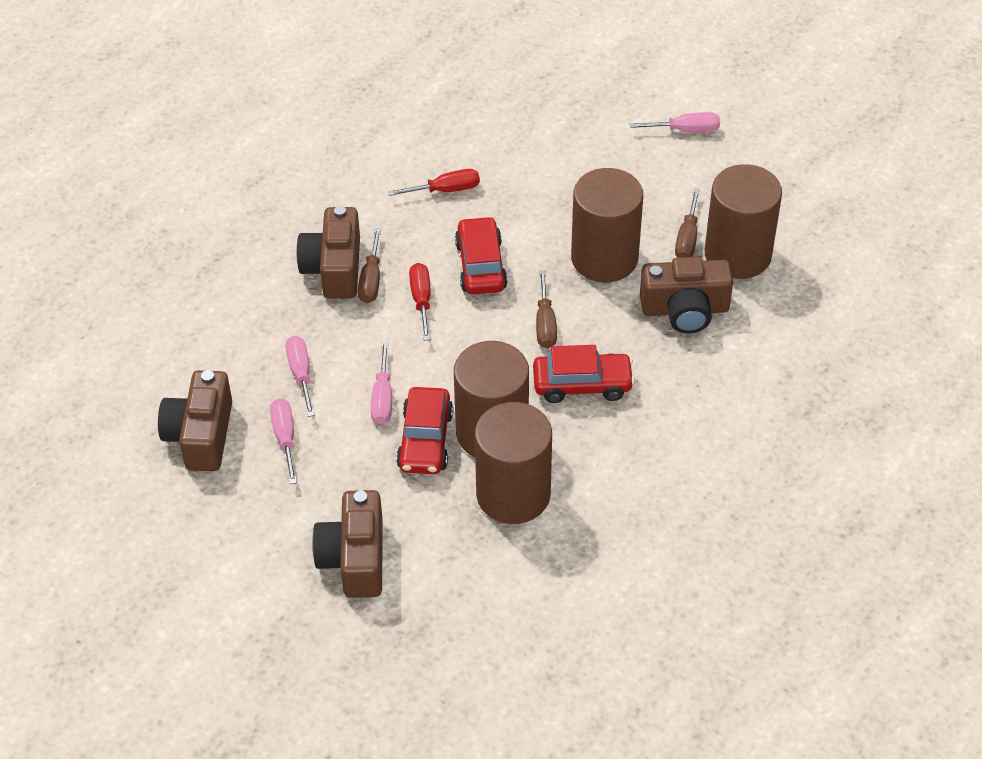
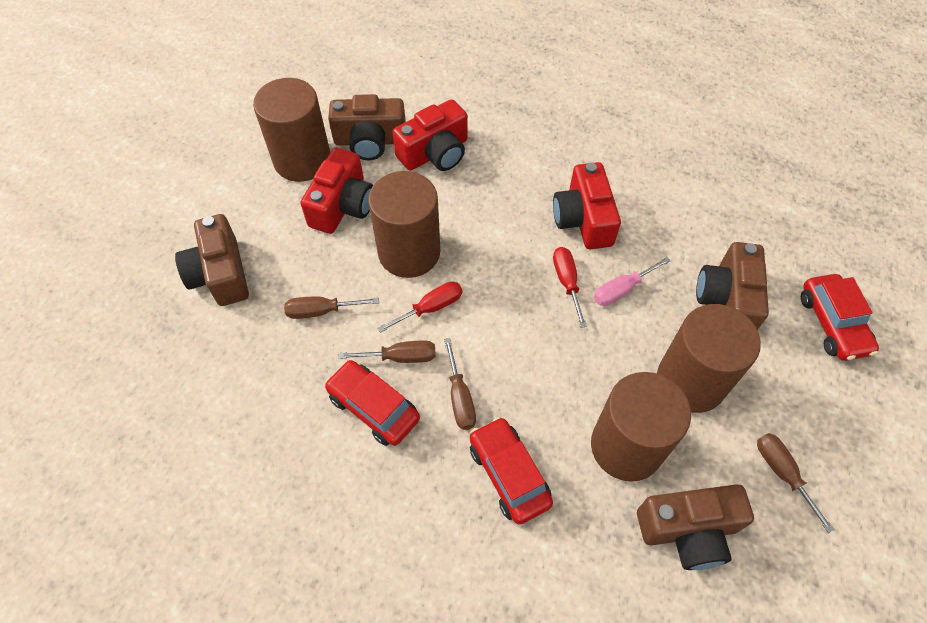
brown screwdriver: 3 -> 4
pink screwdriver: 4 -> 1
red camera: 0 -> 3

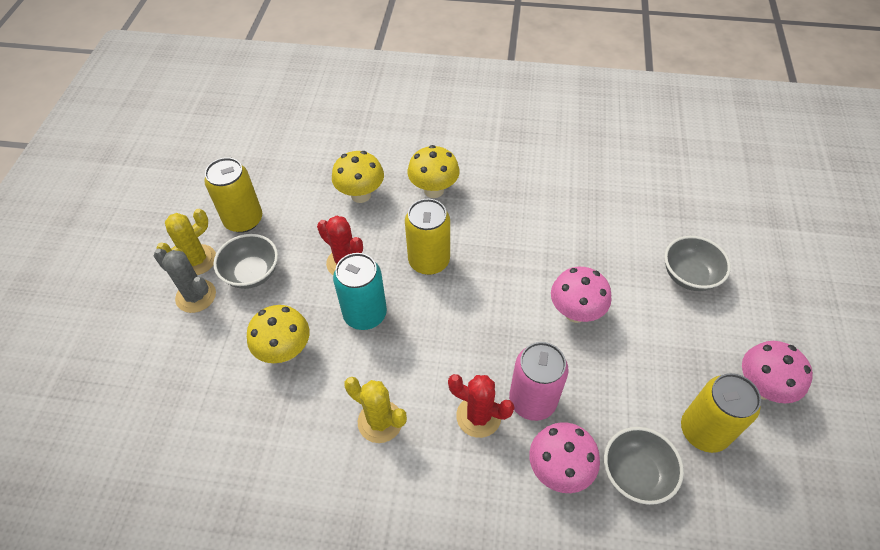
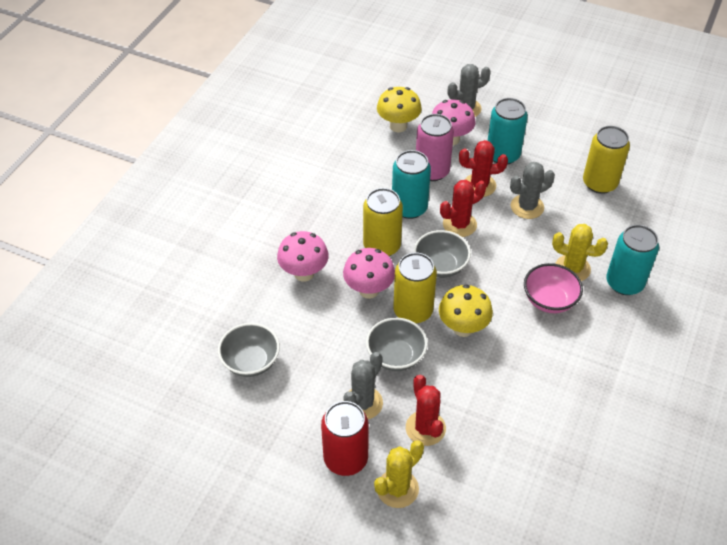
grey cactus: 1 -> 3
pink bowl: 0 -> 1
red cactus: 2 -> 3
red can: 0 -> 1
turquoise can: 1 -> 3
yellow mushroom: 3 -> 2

EXERCISE GOAL:
Copy out all the data above exactly, minus the images.

WRITTEN RESPONSE:
brown screwdriver: 3 -> 4
pink screwdriver: 4 -> 1
red camera: 0 -> 3

grey cactus: 1 -> 3
pink bowl: 0 -> 1
red cactus: 2 -> 3
red can: 0 -> 1
turquoise can: 1 -> 3
yellow mushroom: 3 -> 2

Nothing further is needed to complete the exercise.